THE PROBLEM:
Below is a listing. Write out exactly its lines between the one holding "GreyCalculator" and the one holding "TurquoiseCalculator (2nd from", inclusive.

SOURCE DATA:
=== Begin Enclosure ===

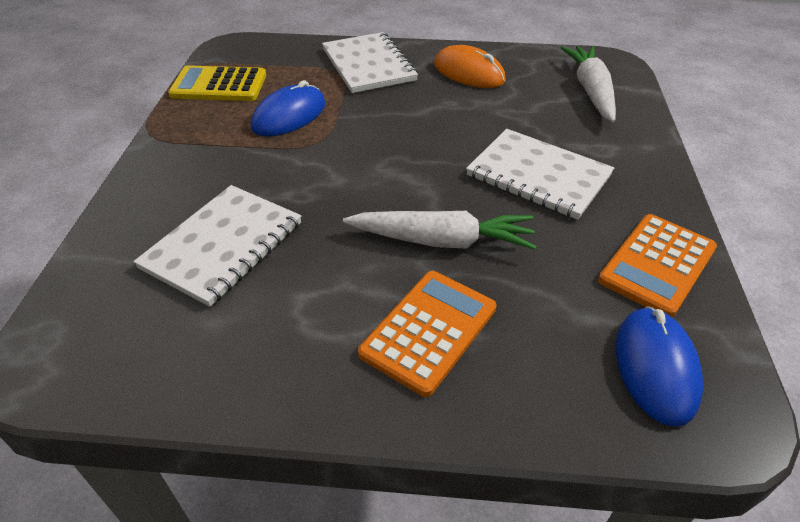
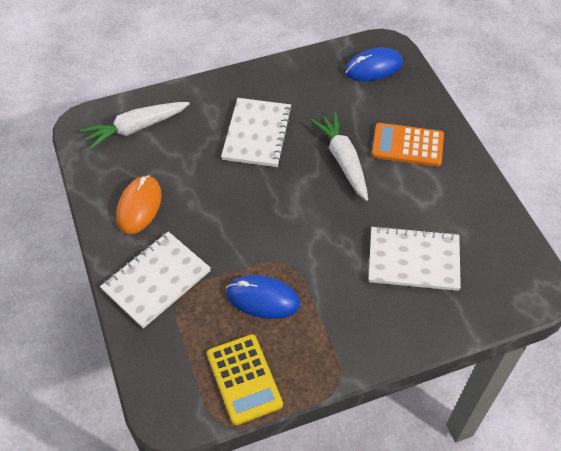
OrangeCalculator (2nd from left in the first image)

=== End Enclosure ===
=== Begin Enclosure ===

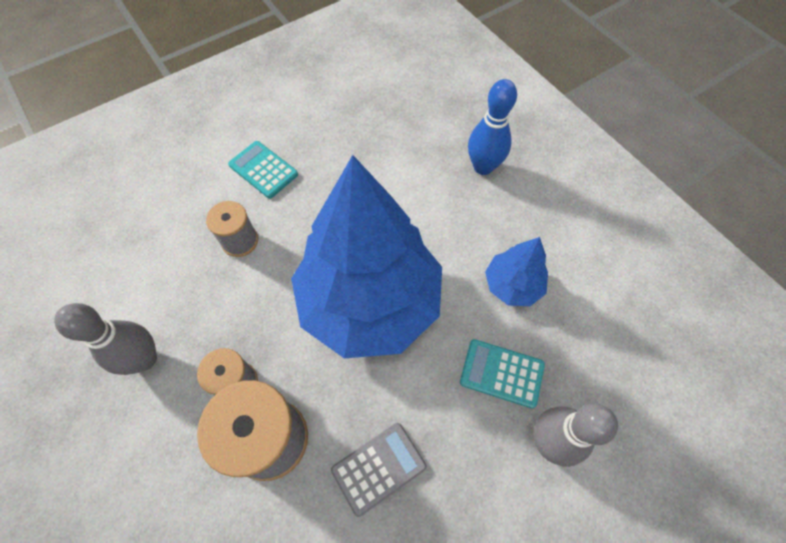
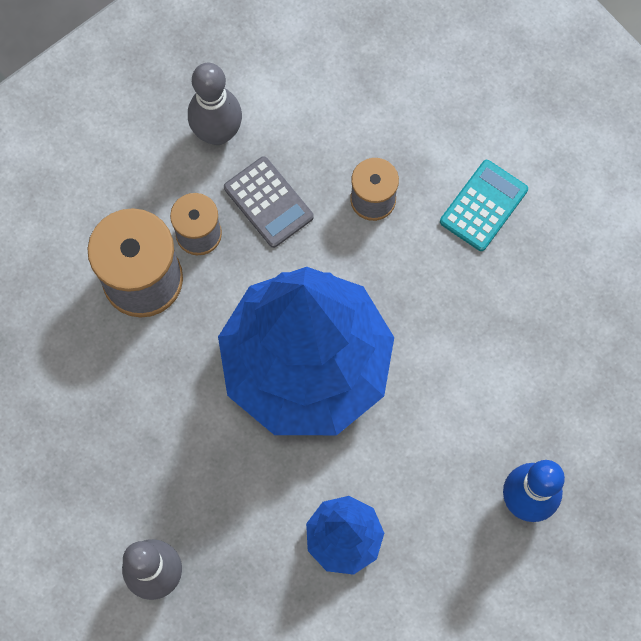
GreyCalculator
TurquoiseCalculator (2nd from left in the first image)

=== End Enclosure ===

YOUR RESPONSE:
GreyCalculator
TurquoiseCalculator (2nd from left in the first image)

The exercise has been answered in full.